#### What is expected
Each line of the material is to be written out exactly.
⟨
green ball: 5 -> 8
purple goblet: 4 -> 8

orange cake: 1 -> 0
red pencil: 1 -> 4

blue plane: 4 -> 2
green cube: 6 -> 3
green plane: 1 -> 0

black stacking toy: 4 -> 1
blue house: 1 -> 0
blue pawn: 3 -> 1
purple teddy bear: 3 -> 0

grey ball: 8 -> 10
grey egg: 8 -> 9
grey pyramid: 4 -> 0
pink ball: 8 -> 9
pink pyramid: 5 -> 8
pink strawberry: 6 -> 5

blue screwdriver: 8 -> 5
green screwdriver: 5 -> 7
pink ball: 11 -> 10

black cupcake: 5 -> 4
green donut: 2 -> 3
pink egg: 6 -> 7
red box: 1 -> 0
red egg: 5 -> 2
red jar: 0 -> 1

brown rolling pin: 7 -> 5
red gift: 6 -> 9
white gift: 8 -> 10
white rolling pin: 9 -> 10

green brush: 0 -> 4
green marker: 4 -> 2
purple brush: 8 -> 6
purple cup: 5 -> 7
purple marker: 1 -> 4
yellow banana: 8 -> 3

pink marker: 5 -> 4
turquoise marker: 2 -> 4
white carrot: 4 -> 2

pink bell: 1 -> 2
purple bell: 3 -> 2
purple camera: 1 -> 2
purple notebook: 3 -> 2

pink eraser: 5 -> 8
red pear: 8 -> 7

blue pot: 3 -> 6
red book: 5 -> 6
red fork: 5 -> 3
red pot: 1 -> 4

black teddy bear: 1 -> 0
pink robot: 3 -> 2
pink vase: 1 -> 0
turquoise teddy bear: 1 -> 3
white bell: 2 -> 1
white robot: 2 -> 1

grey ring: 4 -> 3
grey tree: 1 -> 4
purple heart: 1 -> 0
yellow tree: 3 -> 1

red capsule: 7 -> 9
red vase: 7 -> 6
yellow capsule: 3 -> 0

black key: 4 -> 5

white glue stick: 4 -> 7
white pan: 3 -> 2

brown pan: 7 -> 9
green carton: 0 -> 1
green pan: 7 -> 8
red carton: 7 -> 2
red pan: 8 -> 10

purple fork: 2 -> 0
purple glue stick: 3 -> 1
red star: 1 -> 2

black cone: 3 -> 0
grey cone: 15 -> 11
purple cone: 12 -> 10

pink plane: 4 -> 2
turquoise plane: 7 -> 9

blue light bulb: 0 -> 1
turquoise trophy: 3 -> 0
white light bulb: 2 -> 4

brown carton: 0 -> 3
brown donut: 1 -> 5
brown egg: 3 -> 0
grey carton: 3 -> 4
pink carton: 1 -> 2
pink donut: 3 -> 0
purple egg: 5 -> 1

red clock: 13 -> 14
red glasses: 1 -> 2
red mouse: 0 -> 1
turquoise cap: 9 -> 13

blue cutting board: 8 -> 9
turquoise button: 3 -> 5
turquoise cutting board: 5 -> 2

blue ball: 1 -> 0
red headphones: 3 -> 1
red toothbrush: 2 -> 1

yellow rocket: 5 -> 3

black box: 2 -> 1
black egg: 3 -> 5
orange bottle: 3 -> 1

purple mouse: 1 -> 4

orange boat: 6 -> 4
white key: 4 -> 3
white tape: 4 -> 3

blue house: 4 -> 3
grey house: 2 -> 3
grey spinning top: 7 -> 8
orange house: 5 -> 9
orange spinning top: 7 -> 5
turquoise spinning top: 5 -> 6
⟩
#### Written solution
green ball: 5 -> 8
purple goblet: 4 -> 8

orange cake: 1 -> 0
red pencil: 1 -> 4

blue plane: 4 -> 2
green cube: 6 -> 3
green plane: 1 -> 0

black stacking toy: 4 -> 1
blue house: 1 -> 0
blue pawn: 3 -> 1
purple teddy bear: 3 -> 0

grey ball: 8 -> 10
grey egg: 8 -> 9
grey pyramid: 4 -> 0
pink ball: 8 -> 9
pink pyramid: 5 -> 8
pink strawberry: 6 -> 5

blue screwdriver: 8 -> 5
green screwdriver: 5 -> 7
pink ball: 11 -> 10

black cupcake: 5 -> 4
green donut: 2 -> 3
pink egg: 6 -> 7
red box: 1 -> 0
red egg: 5 -> 2
red jar: 0 -> 1

brown rolling pin: 7 -> 5
red gift: 6 -> 9
white gift: 8 -> 10
white rolling pin: 9 -> 10

green brush: 0 -> 4
green marker: 4 -> 2
purple brush: 8 -> 6
purple cup: 5 -> 7
purple marker: 1 -> 4
yellow banana: 8 -> 3

pink marker: 5 -> 4
turquoise marker: 2 -> 4
white carrot: 4 -> 2

pink bell: 1 -> 2
purple bell: 3 -> 2
purple camera: 1 -> 2
purple notebook: 3 -> 2

pink eraser: 5 -> 8
red pear: 8 -> 7

blue pot: 3 -> 6
red book: 5 -> 6
red fork: 5 -> 3
red pot: 1 -> 4

black teddy bear: 1 -> 0
pink robot: 3 -> 2
pink vase: 1 -> 0
turquoise teddy bear: 1 -> 3
white bell: 2 -> 1
white robot: 2 -> 1

grey ring: 4 -> 3
grey tree: 1 -> 4
purple heart: 1 -> 0
yellow tree: 3 -> 1

red capsule: 7 -> 9
red vase: 7 -> 6
yellow capsule: 3 -> 0

black key: 4 -> 5

white glue stick: 4 -> 7
white pan: 3 -> 2

brown pan: 7 -> 9
green carton: 0 -> 1
green pan: 7 -> 8
red carton: 7 -> 2
red pan: 8 -> 10

purple fork: 2 -> 0
purple glue stick: 3 -> 1
red star: 1 -> 2

black cone: 3 -> 0
grey cone: 15 -> 11
purple cone: 12 -> 10

pink plane: 4 -> 2
turquoise plane: 7 -> 9

blue light bulb: 0 -> 1
turquoise trophy: 3 -> 0
white light bulb: 2 -> 4

brown carton: 0 -> 3
brown donut: 1 -> 5
brown egg: 3 -> 0
grey carton: 3 -> 4
pink carton: 1 -> 2
pink donut: 3 -> 0
purple egg: 5 -> 1

red clock: 13 -> 14
red glasses: 1 -> 2
red mouse: 0 -> 1
turquoise cap: 9 -> 13

blue cutting board: 8 -> 9
turquoise button: 3 -> 5
turquoise cutting board: 5 -> 2

blue ball: 1 -> 0
red headphones: 3 -> 1
red toothbrush: 2 -> 1

yellow rocket: 5 -> 3

black box: 2 -> 1
black egg: 3 -> 5
orange bottle: 3 -> 1

purple mouse: 1 -> 4

orange boat: 6 -> 4
white key: 4 -> 3
white tape: 4 -> 3

blue house: 4 -> 3
grey house: 2 -> 3
grey spinning top: 7 -> 8
orange house: 5 -> 9
orange spinning top: 7 -> 5
turquoise spinning top: 5 -> 6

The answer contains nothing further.